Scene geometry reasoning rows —
************

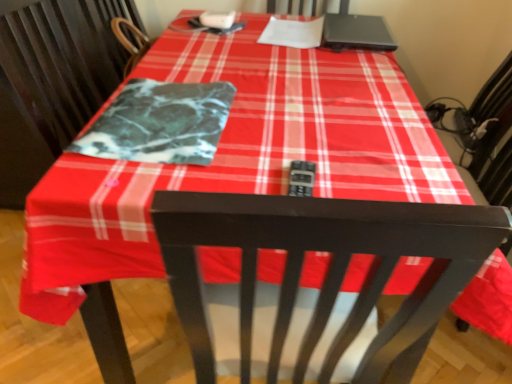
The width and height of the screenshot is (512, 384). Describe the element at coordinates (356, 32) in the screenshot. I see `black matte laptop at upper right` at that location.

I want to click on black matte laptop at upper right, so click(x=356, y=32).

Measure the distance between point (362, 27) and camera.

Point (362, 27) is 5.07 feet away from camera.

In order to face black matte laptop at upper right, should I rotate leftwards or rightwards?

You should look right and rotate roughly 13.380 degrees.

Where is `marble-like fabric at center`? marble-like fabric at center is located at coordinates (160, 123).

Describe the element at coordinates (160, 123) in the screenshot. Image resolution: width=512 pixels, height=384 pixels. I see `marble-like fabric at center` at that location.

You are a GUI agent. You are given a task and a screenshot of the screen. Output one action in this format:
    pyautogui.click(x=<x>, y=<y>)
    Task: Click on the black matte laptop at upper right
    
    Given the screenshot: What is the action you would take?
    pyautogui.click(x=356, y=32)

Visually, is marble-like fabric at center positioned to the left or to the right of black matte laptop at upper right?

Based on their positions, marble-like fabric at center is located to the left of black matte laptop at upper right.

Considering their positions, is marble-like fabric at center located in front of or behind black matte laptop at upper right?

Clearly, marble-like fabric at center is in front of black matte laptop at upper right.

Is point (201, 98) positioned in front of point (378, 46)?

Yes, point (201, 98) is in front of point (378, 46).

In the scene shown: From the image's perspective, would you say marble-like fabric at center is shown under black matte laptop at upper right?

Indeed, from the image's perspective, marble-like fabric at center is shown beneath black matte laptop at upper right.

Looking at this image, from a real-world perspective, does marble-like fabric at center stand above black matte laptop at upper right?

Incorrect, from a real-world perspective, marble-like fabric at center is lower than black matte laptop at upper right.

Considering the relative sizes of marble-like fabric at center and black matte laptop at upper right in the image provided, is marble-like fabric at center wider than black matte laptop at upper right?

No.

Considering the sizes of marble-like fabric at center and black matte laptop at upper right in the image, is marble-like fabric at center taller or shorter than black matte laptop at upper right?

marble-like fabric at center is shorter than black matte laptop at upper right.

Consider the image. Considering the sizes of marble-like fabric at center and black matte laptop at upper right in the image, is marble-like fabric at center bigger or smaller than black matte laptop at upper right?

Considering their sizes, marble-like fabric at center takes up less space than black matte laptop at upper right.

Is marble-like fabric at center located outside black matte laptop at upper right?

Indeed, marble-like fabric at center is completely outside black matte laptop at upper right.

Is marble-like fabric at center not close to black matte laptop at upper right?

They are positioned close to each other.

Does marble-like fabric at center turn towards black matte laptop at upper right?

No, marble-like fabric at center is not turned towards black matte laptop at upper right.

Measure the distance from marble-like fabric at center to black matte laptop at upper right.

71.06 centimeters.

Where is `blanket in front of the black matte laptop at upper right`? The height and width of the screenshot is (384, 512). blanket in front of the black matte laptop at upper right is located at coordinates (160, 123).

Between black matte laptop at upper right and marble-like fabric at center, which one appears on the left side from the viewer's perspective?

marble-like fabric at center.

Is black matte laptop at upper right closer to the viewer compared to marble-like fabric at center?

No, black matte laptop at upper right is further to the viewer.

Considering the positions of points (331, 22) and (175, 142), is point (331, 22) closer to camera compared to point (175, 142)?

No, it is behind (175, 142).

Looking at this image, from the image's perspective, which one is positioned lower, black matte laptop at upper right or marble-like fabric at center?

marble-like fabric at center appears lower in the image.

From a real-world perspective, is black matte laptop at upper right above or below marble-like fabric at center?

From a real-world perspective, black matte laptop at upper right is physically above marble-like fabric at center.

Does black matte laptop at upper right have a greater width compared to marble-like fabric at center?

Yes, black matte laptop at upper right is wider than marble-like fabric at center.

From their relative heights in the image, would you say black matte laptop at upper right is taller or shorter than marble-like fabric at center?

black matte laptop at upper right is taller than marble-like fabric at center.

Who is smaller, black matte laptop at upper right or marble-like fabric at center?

************

WORK REQUEST — Put every line from the one containing "Between black matte" up to and including the one containing "marble-like fabric at center appears" into a numbered list, leaving out blank lines.

EXERCISE SOLUTION —
1. Between black matte laptop at upper right and marble-like fabric at center, which one appears on the left side from the viewer's perspective?
2. marble-like fabric at center.
3. Is black matte laptop at upper right closer to the viewer compared to marble-like fabric at center?
4. No, black matte laptop at upper right is further to the viewer.
5. Considering the positions of points (331, 22) and (175, 142), is point (331, 22) closer to camera compared to point (175, 142)?
6. No, it is behind (175, 142).
7. Looking at this image, from the image's perspective, which one is positioned lower, black matte laptop at upper right or marble-like fabric at center?
8. marble-like fabric at center appears lower in the image.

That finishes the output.